Find the line in the entries below that contains "exchanged: sevitapux (red)". Repeat it exactly, and every line after it through the line that contains "missing: riborun (grey) [660, 269];".

> [Task inputs]:
------
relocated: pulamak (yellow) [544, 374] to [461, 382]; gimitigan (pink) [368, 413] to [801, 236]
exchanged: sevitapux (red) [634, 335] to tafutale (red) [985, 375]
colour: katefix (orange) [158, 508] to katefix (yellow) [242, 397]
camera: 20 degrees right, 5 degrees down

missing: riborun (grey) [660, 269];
------
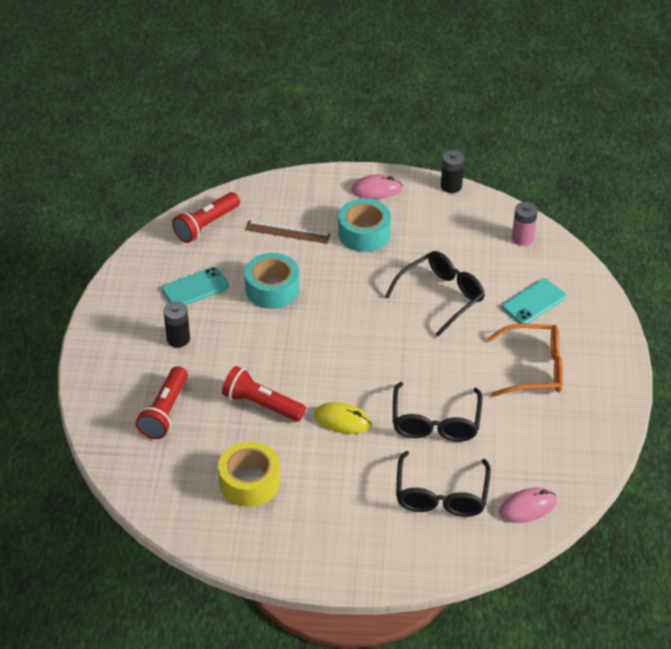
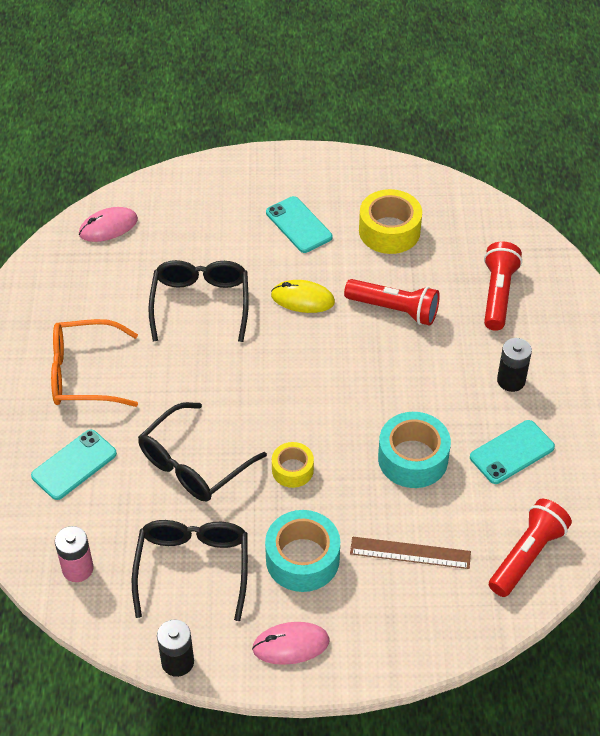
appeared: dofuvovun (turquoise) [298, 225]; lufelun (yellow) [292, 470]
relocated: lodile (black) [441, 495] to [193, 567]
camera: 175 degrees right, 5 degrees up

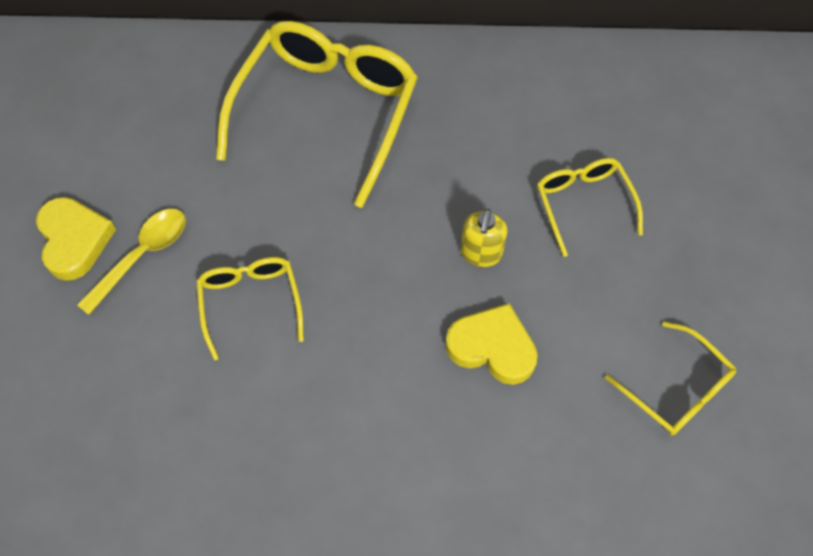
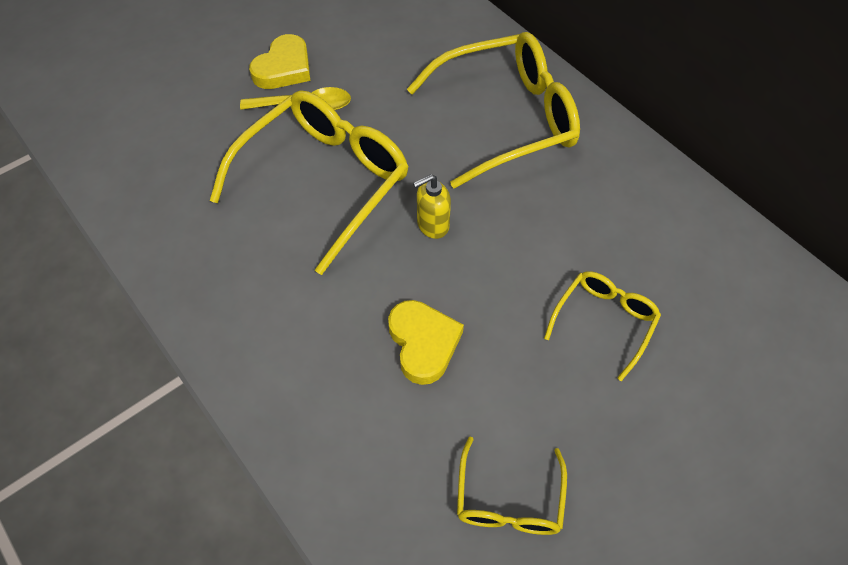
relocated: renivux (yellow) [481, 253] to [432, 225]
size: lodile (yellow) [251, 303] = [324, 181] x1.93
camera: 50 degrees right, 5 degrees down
------
> [Solution below]:
exchanged: sevitapux (red) [634, 335] to tafutale (red) [985, 375]
colour: katefix (orange) [158, 508] to katefix (yellow) [242, 397]
camera: 20 degrees right, 5 degrees down

missing: riborun (grey) [660, 269];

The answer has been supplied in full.